[What is needed]: Reproduce each line that includes the word "across".

-- begin --

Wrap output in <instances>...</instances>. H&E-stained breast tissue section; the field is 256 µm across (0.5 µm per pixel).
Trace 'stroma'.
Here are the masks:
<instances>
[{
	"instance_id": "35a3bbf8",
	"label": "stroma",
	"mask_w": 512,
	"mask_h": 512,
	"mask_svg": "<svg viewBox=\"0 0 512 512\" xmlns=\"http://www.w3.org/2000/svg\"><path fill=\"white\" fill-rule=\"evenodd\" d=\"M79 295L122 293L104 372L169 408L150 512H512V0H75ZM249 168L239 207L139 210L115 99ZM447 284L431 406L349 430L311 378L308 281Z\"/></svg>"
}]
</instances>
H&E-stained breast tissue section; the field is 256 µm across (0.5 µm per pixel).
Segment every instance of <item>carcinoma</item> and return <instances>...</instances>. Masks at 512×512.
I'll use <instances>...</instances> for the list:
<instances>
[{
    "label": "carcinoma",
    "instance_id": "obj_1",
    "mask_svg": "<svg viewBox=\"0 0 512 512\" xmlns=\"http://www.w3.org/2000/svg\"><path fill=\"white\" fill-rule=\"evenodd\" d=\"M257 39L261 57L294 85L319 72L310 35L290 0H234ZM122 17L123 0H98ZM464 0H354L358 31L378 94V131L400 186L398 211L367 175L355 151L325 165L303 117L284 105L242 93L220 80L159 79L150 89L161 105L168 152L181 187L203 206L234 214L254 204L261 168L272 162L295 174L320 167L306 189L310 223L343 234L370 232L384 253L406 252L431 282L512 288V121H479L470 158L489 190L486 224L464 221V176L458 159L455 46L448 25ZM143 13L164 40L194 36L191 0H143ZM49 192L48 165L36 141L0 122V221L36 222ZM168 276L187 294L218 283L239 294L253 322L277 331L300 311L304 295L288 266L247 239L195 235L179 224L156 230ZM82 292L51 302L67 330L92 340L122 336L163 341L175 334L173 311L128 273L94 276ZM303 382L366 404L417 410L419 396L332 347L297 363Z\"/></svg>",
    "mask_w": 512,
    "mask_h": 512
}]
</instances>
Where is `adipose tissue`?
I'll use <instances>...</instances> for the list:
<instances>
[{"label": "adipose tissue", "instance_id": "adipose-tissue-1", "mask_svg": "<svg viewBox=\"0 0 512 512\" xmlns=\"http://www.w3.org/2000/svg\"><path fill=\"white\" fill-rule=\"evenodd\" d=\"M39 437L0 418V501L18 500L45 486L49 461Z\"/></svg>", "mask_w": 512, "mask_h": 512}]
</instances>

-- end --

[Exercise response]:
Wrap output in <instances>...</instances>. H&E-stained breast tissue section; the field is 256 µm across (0.5 µm per pixel).
H&E-stained breast tissue section; the field is 256 µm across (0.5 µm per pixel).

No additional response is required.